(Extracted data entries)
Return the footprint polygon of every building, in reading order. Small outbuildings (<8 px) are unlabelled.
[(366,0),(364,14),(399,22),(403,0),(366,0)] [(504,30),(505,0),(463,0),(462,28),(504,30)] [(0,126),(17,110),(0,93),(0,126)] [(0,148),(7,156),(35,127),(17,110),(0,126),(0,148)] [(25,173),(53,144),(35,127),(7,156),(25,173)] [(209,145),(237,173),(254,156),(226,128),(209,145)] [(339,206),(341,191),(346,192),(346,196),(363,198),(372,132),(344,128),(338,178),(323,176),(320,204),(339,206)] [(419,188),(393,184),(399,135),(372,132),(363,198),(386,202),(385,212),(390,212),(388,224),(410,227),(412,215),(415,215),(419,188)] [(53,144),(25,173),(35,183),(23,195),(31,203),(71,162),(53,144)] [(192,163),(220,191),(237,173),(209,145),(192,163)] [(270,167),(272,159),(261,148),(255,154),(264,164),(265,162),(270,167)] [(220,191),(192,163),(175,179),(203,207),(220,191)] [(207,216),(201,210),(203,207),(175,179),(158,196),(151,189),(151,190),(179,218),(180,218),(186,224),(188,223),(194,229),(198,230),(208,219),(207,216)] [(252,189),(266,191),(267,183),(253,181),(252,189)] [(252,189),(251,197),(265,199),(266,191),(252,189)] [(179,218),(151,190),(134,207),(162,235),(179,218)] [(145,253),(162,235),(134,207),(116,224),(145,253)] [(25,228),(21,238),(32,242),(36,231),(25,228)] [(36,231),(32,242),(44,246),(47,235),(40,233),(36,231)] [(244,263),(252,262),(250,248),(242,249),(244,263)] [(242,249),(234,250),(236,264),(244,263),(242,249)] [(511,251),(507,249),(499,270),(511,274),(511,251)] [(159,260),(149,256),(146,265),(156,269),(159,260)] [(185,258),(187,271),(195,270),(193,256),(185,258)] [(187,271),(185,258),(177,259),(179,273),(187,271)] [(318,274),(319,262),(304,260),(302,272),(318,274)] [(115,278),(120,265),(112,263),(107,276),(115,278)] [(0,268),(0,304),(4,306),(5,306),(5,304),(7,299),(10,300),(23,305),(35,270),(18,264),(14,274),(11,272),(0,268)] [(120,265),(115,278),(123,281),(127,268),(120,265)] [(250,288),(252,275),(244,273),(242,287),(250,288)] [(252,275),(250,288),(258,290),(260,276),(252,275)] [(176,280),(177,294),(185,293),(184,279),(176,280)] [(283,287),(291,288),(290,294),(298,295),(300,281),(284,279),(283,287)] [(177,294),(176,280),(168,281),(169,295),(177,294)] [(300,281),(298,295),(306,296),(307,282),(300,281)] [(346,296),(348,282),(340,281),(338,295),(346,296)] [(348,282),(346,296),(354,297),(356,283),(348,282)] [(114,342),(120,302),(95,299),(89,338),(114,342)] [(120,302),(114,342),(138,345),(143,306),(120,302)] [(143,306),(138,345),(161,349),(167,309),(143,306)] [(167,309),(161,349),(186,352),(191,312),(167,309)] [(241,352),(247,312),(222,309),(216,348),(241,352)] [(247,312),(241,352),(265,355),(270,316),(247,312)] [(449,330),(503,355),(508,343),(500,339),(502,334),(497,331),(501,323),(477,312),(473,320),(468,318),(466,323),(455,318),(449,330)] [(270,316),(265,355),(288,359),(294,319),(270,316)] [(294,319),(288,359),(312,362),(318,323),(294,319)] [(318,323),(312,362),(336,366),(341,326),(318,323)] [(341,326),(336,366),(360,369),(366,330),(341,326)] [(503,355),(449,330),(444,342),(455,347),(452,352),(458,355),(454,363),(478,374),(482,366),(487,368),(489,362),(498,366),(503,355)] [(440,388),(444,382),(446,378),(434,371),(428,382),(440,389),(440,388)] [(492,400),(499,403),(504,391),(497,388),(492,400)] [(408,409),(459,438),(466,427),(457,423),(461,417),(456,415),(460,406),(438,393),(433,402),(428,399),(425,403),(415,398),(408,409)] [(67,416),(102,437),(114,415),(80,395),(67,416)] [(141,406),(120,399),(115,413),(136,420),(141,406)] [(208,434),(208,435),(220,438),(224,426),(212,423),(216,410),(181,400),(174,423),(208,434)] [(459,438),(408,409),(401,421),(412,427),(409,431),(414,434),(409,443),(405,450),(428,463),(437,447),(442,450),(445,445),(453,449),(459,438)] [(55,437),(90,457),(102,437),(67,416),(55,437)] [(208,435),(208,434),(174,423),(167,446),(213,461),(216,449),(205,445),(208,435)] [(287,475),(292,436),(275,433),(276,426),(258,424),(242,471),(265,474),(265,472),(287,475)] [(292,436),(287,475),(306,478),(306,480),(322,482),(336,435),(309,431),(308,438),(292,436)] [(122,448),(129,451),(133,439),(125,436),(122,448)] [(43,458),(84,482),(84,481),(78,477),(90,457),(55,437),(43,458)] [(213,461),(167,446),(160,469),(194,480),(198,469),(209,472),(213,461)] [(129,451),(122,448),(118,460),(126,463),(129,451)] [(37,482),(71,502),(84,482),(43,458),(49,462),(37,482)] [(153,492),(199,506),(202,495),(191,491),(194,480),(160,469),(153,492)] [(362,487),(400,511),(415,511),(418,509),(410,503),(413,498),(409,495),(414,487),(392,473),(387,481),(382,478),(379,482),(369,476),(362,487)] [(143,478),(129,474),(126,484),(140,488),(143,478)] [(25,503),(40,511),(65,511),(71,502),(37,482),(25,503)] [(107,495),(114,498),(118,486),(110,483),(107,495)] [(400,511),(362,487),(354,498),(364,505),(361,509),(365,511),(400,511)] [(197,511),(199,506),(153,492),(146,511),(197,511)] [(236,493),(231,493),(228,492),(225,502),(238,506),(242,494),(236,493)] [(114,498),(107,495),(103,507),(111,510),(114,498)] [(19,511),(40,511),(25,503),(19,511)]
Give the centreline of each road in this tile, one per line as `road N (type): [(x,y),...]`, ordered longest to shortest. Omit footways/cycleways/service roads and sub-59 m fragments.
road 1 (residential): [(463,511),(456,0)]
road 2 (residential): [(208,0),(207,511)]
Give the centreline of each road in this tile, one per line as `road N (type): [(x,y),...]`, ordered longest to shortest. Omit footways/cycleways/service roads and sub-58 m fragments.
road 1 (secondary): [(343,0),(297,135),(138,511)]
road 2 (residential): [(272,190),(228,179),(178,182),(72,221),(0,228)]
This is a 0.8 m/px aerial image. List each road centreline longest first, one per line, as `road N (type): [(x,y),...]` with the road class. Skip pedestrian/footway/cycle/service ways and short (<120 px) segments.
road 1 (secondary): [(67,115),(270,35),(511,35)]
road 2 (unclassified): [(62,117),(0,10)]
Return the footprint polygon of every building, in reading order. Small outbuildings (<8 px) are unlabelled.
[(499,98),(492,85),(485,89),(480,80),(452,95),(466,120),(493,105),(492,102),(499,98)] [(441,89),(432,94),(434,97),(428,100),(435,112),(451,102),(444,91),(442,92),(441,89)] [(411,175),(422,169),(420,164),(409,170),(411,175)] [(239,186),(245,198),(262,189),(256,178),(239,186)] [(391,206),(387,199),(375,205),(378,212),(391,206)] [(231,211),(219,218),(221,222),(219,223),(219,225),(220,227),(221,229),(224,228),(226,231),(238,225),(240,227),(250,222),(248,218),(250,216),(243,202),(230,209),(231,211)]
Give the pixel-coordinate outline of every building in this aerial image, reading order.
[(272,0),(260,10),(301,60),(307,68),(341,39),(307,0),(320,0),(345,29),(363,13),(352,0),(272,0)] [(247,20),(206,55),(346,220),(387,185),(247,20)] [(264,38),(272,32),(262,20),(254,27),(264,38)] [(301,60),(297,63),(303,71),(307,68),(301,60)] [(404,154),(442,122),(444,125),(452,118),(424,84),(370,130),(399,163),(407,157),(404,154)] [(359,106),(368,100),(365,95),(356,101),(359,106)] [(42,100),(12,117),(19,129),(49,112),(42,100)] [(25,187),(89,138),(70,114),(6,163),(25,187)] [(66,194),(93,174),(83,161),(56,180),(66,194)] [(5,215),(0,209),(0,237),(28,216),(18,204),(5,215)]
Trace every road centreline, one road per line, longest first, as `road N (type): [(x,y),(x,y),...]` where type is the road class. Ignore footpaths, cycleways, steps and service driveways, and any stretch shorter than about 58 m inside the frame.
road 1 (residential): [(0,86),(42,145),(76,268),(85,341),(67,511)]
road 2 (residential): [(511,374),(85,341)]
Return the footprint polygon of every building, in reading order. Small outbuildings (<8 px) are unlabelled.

- _Job_: How many lines of the material contain the word "ordered"? Give only the number.

- _Output of the exercise_: 2